Please transcribe the entries exactly and omit the images they contain.

§ MATERIAL FOR THIS EXERCISE:
###

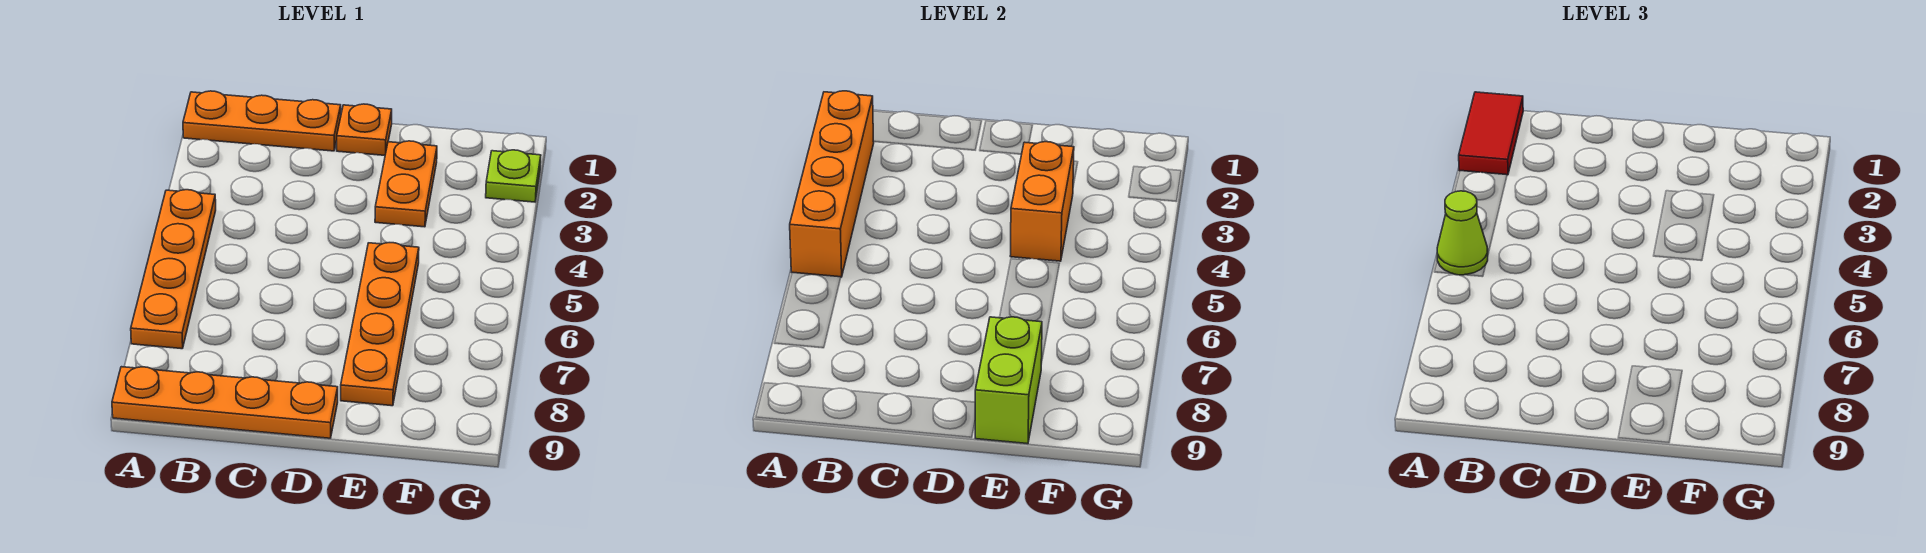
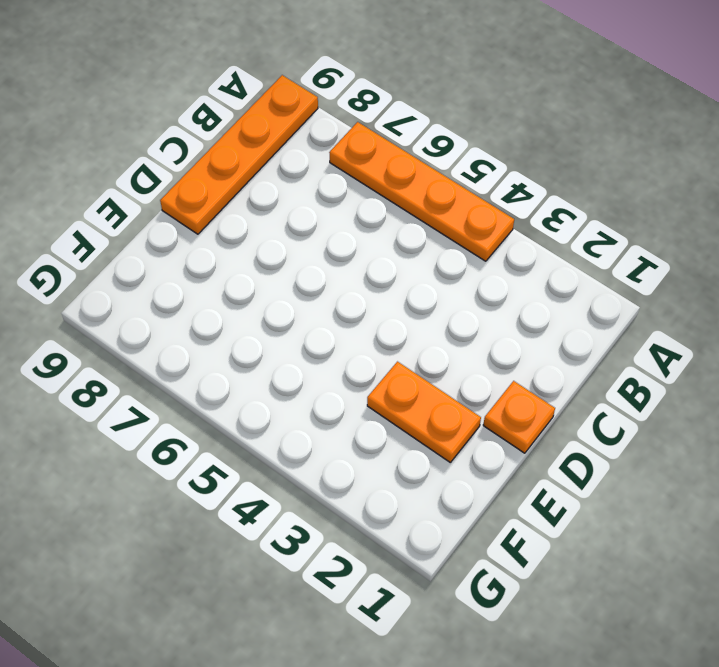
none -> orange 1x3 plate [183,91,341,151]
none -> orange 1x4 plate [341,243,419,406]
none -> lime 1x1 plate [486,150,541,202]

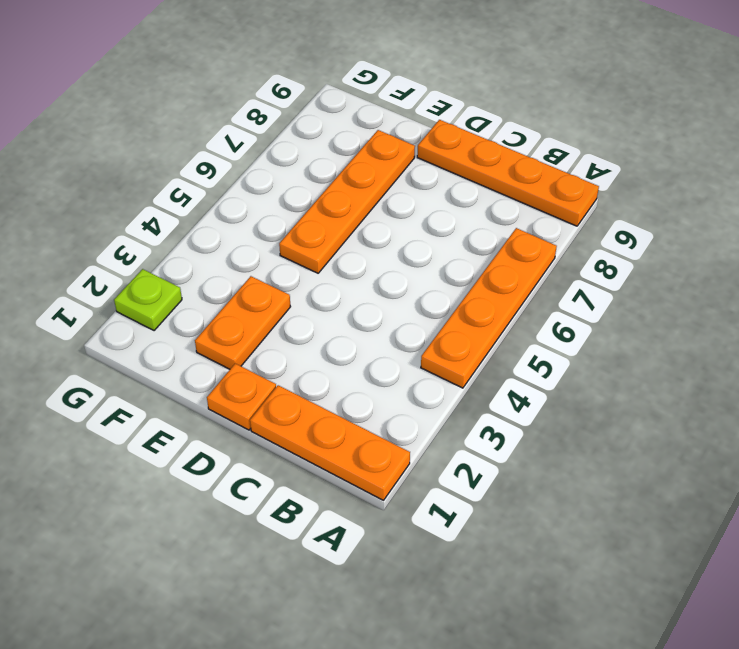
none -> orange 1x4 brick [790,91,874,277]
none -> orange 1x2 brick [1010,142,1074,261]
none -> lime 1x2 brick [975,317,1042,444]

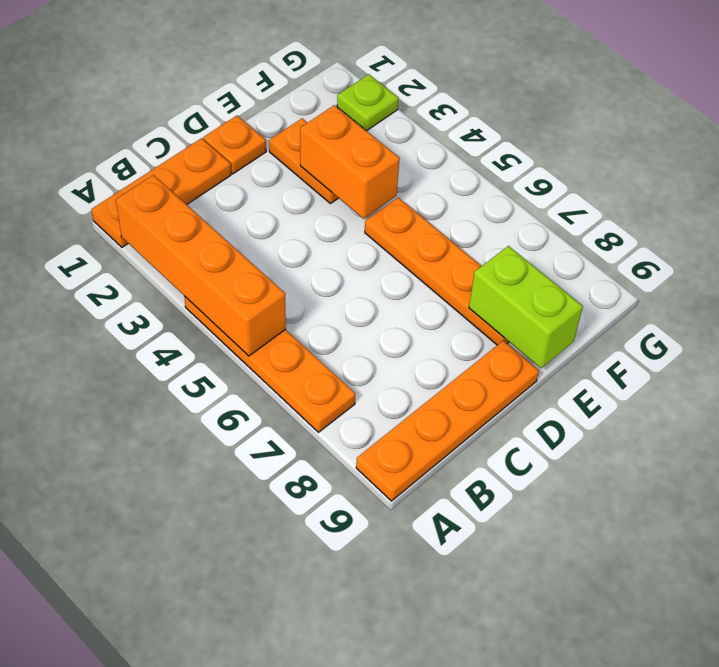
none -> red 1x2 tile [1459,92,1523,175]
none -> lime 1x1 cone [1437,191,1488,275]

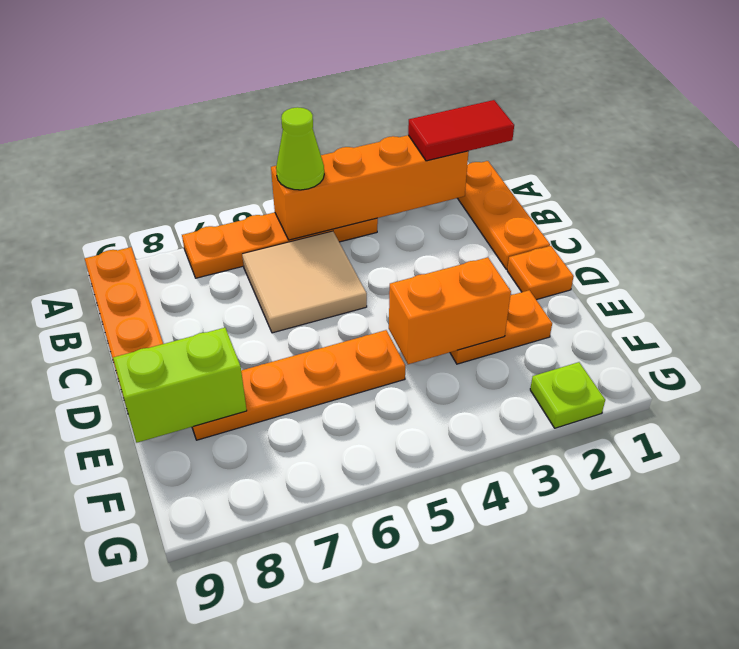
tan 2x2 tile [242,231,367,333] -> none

###

§ EXERCISE RESULT:
none -> orange 1x3 plate [183,91,341,151]
none -> orange 1x4 plate [341,243,419,406]
none -> lime 1x1 plate [486,150,541,202]

none -> orange 1x4 brick [790,91,874,277]
none -> orange 1x2 brick [1010,142,1074,261]
none -> lime 1x2 brick [975,317,1042,444]

none -> red 1x2 tile [1459,92,1523,175]
none -> lime 1x1 cone [1437,191,1488,275]

tan 2x2 tile [242,231,367,333] -> none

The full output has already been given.